**Data:**
═══

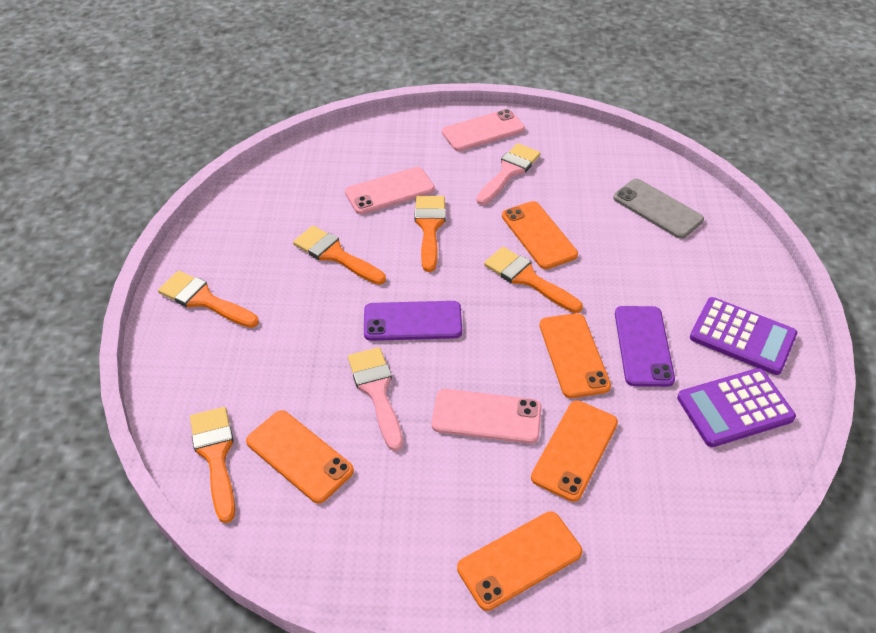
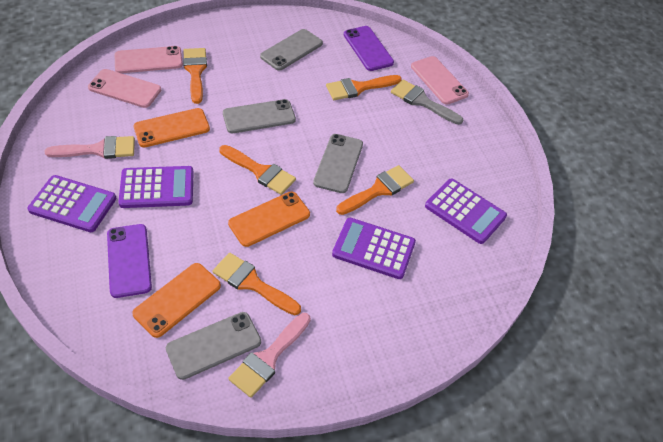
grey brush: 0 -> 1
grey phone: 1 -> 4
orange phone: 5 -> 3
purple calculator: 2 -> 4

═══

**Exercise instructions:**
Repeat the data above exactly, but not the pictures.

**Response:**
grey brush: 0 -> 1
grey phone: 1 -> 4
orange phone: 5 -> 3
purple calculator: 2 -> 4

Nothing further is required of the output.